◆ **Task instructions**
Reproduce the following records word for word, keeping every line and character unchanged.

◆ **Entries shown**
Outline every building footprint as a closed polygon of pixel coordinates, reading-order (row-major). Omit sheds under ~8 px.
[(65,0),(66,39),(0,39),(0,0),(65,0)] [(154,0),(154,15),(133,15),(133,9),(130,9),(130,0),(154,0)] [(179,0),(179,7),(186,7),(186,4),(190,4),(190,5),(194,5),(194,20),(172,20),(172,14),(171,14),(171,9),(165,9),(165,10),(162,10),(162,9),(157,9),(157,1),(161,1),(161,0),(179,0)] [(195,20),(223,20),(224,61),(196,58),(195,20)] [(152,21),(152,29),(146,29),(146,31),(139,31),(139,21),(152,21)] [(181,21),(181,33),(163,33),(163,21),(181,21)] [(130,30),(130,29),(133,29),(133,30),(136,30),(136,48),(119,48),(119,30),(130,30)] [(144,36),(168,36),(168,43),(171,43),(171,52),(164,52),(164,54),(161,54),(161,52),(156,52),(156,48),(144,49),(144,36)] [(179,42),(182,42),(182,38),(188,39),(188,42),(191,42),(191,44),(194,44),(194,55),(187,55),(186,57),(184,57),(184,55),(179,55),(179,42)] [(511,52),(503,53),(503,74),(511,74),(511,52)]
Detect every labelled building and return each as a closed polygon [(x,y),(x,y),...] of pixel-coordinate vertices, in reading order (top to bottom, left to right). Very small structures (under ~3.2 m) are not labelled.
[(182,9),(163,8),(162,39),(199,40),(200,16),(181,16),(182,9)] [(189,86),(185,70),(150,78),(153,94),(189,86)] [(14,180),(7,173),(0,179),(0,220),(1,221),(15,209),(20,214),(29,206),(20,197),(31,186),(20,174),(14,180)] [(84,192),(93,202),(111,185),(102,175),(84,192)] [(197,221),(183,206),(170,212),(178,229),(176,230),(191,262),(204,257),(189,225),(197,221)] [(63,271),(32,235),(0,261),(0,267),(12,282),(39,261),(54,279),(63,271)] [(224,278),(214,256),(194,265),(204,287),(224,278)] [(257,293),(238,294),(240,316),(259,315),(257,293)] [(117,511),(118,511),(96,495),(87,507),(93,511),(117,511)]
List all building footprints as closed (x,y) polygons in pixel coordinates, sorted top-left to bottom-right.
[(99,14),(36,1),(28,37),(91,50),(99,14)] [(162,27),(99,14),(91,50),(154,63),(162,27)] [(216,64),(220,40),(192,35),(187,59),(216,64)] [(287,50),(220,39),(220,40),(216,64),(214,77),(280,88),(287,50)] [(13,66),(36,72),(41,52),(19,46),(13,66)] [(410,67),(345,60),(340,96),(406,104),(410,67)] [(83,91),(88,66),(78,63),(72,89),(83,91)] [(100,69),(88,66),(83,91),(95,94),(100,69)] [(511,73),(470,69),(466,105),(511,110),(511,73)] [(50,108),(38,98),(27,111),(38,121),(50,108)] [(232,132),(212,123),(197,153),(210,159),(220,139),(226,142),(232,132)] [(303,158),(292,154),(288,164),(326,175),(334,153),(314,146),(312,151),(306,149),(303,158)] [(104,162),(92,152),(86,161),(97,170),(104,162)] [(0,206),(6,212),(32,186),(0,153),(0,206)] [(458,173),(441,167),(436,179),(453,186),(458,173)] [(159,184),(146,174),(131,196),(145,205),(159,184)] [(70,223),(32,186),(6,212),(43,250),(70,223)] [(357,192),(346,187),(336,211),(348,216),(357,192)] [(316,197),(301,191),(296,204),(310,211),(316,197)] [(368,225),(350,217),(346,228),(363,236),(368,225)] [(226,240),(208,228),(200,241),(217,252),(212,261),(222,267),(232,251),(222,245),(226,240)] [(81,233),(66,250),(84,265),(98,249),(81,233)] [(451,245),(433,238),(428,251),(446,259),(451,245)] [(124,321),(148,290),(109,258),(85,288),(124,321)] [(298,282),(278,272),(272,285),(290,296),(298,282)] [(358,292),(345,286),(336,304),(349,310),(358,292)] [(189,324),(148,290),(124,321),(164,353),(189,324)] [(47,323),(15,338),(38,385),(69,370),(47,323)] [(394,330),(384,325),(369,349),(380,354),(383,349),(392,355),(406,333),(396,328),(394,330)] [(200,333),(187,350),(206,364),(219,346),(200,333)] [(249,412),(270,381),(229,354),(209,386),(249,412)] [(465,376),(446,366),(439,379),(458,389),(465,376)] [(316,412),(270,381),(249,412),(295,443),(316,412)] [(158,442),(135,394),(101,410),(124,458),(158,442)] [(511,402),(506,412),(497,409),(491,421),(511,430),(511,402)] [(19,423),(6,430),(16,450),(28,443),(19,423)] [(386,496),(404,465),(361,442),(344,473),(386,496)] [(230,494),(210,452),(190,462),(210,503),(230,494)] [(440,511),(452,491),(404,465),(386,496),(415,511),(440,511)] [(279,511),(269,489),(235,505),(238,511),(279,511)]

◆ **Result below**
Outline every building footprint as a closed polygon of pixel coordinates, reading-order (row-major). Omit sheds under ~8 px.
[(65,0),(66,39),(0,39),(0,0),(65,0)] [(154,0),(154,15),(133,15),(133,9),(130,9),(130,0),(154,0)] [(179,0),(179,7),(186,7),(186,4),(190,4),(190,5),(194,5),(194,20),(172,20),(172,14),(171,14),(171,9),(165,9),(165,10),(162,10),(162,9),(157,9),(157,1),(161,1),(161,0),(179,0)] [(195,20),(223,20),(224,61),(196,58),(195,20)] [(152,21),(152,29),(146,29),(146,31),(139,31),(139,21),(152,21)] [(181,21),(181,33),(163,33),(163,21),(181,21)] [(130,30),(130,29),(133,29),(133,30),(136,30),(136,48),(119,48),(119,30),(130,30)] [(144,36),(168,36),(168,43),(171,43),(171,52),(164,52),(164,54),(161,54),(161,52),(156,52),(156,48),(144,49),(144,36)] [(179,42),(182,42),(182,38),(188,39),(188,42),(191,42),(191,44),(194,44),(194,55),(187,55),(186,57),(184,57),(184,55),(179,55),(179,42)] [(511,52),(503,53),(503,74),(511,74),(511,52)]
Detect every labelled building and return each as a closed polygon [(x,y),(x,y),...] of pixel-coordinate vertices, in reading order (top to bottom, left to right). Very small structures (under ~3.2 m) are not labelled.
[(182,9),(163,8),(162,39),(199,40),(200,16),(181,16),(182,9)] [(189,86),(185,70),(150,78),(153,94),(189,86)] [(14,180),(7,173),(0,179),(0,220),(1,221),(15,209),(20,214),(29,206),(20,197),(31,186),(20,174),(14,180)] [(84,192),(93,202),(111,185),(102,175),(84,192)] [(197,221),(183,206),(170,212),(178,229),(176,230),(191,262),(204,257),(189,225),(197,221)] [(63,271),(32,235),(0,261),(0,267),(12,282),(39,261),(54,279),(63,271)] [(224,278),(214,256),(194,265),(204,287),(224,278)] [(257,293),(238,294),(240,316),(259,315),(257,293)] [(117,511),(118,511),(96,495),(87,507),(93,511),(117,511)]
List all building footprints as closed (x,y) polygons in pixel coordinates, sorted top-left to bottom-right.
[(99,14),(36,1),(28,37),(91,50),(99,14)] [(162,27),(99,14),(91,50),(154,63),(162,27)] [(216,64),(220,40),(192,35),(187,59),(216,64)] [(287,50),(220,39),(220,40),(216,64),(214,77),(280,88),(287,50)] [(13,66),(36,72),(41,52),(19,46),(13,66)] [(410,67),(345,60),(340,96),(406,104),(410,67)] [(83,91),(88,66),(78,63),(72,89),(83,91)] [(100,69),(88,66),(83,91),(95,94),(100,69)] [(511,73),(470,69),(466,105),(511,110),(511,73)] [(50,108),(38,98),(27,111),(38,121),(50,108)] [(232,132),(212,123),(197,153),(210,159),(220,139),(226,142),(232,132)] [(303,158),(292,154),(288,164),(326,175),(334,153),(314,146),(312,151),(306,149),(303,158)] [(104,162),(92,152),(86,161),(97,170),(104,162)] [(0,206),(6,212),(32,186),(0,153),(0,206)] [(458,173),(441,167),(436,179),(453,186),(458,173)] [(159,184),(146,174),(131,196),(145,205),(159,184)] [(70,223),(32,186),(6,212),(43,250),(70,223)] [(357,192),(346,187),(336,211),(348,216),(357,192)] [(316,197),(301,191),(296,204),(310,211),(316,197)] [(368,225),(350,217),(346,228),(363,236),(368,225)] [(226,240),(208,228),(200,241),(217,252),(212,261),(222,267),(232,251),(222,245),(226,240)] [(81,233),(66,250),(84,265),(98,249),(81,233)] [(451,245),(433,238),(428,251),(446,259),(451,245)] [(124,321),(148,290),(109,258),(85,288),(124,321)] [(298,282),(278,272),(272,285),(290,296),(298,282)] [(358,292),(345,286),(336,304),(349,310),(358,292)] [(189,324),(148,290),(124,321),(164,353),(189,324)] [(47,323),(15,338),(38,385),(69,370),(47,323)] [(394,330),(384,325),(369,349),(380,354),(383,349),(392,355),(406,333),(396,328),(394,330)] [(200,333),(187,350),(206,364),(219,346),(200,333)] [(249,412),(270,381),(229,354),(209,386),(249,412)] [(465,376),(446,366),(439,379),(458,389),(465,376)] [(316,412),(270,381),(249,412),(295,443),(316,412)] [(158,442),(135,394),(101,410),(124,458),(158,442)] [(511,402),(506,412),(497,409),(491,421),(511,430),(511,402)] [(19,423),(6,430),(16,450),(28,443),(19,423)] [(386,496),(404,465),(361,442),(344,473),(386,496)] [(230,494),(210,452),(190,462),(210,503),(230,494)] [(440,511),(452,491),(404,465),(386,496),(415,511),(440,511)] [(279,511),(269,489),(235,505),(238,511),(279,511)]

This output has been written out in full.